Task item:
Only the lines from the one with "yellow circle: (90, 102) -> (152, 185), moved" onward are wanted, through the last line of the entries, set down exactly.
__________________________________________________
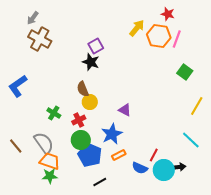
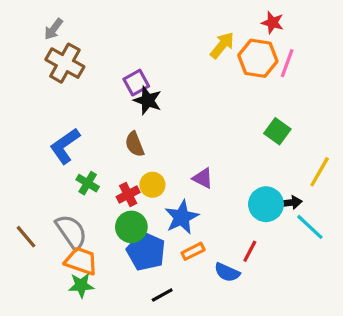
purple square: (96, 46) -> (136, 83), moved
green square: (185, 72) -> (277, 131), moved
blue L-shape: (18, 86) -> (65, 146), moved
yellow circle: (90, 102) -> (152, 185), moved
black arrow: (179, 167) -> (290, 203), moved
cyan circle: (164, 170) -> (266, 204), moved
__________________________________________________
Exercise result:
yellow circle: (90, 102) -> (152, 185), moved
black arrow: (179, 167) -> (290, 203), moved
cyan circle: (164, 170) -> (266, 204), moved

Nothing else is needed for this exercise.